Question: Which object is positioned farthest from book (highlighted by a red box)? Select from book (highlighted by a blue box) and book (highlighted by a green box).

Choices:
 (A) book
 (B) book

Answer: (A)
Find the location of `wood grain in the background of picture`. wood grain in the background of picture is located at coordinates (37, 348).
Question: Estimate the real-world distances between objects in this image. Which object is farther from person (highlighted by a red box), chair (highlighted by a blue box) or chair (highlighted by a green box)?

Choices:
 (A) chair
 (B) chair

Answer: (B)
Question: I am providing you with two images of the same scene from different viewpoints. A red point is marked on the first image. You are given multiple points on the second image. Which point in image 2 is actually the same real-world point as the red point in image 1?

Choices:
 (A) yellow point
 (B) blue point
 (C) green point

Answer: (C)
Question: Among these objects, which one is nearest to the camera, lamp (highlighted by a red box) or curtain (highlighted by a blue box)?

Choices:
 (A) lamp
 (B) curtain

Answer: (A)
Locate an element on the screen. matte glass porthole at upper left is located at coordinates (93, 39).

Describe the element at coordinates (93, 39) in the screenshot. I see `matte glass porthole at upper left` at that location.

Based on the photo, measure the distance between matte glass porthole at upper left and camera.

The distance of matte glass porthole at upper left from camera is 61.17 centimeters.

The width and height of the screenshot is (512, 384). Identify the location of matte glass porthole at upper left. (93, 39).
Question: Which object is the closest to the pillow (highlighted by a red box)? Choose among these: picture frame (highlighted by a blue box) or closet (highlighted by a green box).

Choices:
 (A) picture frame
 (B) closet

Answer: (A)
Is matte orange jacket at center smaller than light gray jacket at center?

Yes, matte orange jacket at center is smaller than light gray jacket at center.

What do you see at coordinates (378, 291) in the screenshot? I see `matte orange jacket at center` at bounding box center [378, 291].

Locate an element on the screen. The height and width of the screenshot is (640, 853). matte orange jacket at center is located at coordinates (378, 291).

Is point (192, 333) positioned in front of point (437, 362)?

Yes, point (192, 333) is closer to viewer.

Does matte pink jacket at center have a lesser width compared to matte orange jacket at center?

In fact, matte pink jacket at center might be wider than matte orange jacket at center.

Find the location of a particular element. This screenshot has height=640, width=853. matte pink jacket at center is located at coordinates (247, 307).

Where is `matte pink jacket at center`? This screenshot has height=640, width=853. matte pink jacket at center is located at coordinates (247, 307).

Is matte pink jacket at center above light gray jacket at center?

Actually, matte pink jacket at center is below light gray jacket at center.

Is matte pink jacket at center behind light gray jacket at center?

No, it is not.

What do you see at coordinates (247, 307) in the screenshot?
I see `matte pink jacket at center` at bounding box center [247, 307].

• The exercise
Extract all of the entries above word for word, keeping every line in its original order.

• Solution
Question: Which object is positioned farthest from book (highlighted by a red box)? Select from book (highlighted by a blue box) and book (highlighted by a green box).

Choices:
 (A) book
 (B) book

Answer: (A)
Find the location of `wood grain in the background of picture`. wood grain in the background of picture is located at coordinates (37, 348).
Question: Estimate the real-world distances between objects in this image. Which object is farther from person (highlighted by a red box), chair (highlighted by a blue box) or chair (highlighted by a green box)?

Choices:
 (A) chair
 (B) chair

Answer: (B)
Question: I am providing you with two images of the same scene from different viewpoints. A red point is marked on the first image. You are given multiple points on the second image. Which point in image 2 is actually the same real-world point as the red point in image 1?

Choices:
 (A) yellow point
 (B) blue point
 (C) green point

Answer: (C)
Question: Among these objects, which one is nearest to the camera, lamp (highlighted by a red box) or curtain (highlighted by a blue box)?

Choices:
 (A) lamp
 (B) curtain

Answer: (A)
Locate an element on the screen. matte glass porthole at upper left is located at coordinates (93, 39).

Describe the element at coordinates (93, 39) in the screenshot. I see `matte glass porthole at upper left` at that location.

Based on the photo, measure the distance between matte glass porthole at upper left and camera.

The distance of matte glass porthole at upper left from camera is 61.17 centimeters.

The width and height of the screenshot is (512, 384). Identify the location of matte glass porthole at upper left. (93, 39).
Question: Which object is the closest to the pillow (highlighted by a red box)? Choose among these: picture frame (highlighted by a blue box) or closet (highlighted by a green box).

Choices:
 (A) picture frame
 (B) closet

Answer: (A)
Is matte orange jacket at center smaller than light gray jacket at center?

Yes, matte orange jacket at center is smaller than light gray jacket at center.

What do you see at coordinates (378, 291) in the screenshot? I see `matte orange jacket at center` at bounding box center [378, 291].

Locate an element on the screen. The height and width of the screenshot is (640, 853). matte orange jacket at center is located at coordinates (378, 291).

Is point (192, 333) positioned in front of point (437, 362)?

Yes, point (192, 333) is closer to viewer.

Does matte pink jacket at center have a lesser width compared to matte orange jacket at center?

In fact, matte pink jacket at center might be wider than matte orange jacket at center.

Find the location of a particular element. This screenshot has height=640, width=853. matte pink jacket at center is located at coordinates (247, 307).

Where is `matte pink jacket at center`? This screenshot has height=640, width=853. matte pink jacket at center is located at coordinates (247, 307).

Is matte pink jacket at center above light gray jacket at center?

Actually, matte pink jacket at center is below light gray jacket at center.

Is matte pink jacket at center behind light gray jacket at center?

No, it is not.

What do you see at coordinates (247, 307) in the screenshot?
I see `matte pink jacket at center` at bounding box center [247, 307].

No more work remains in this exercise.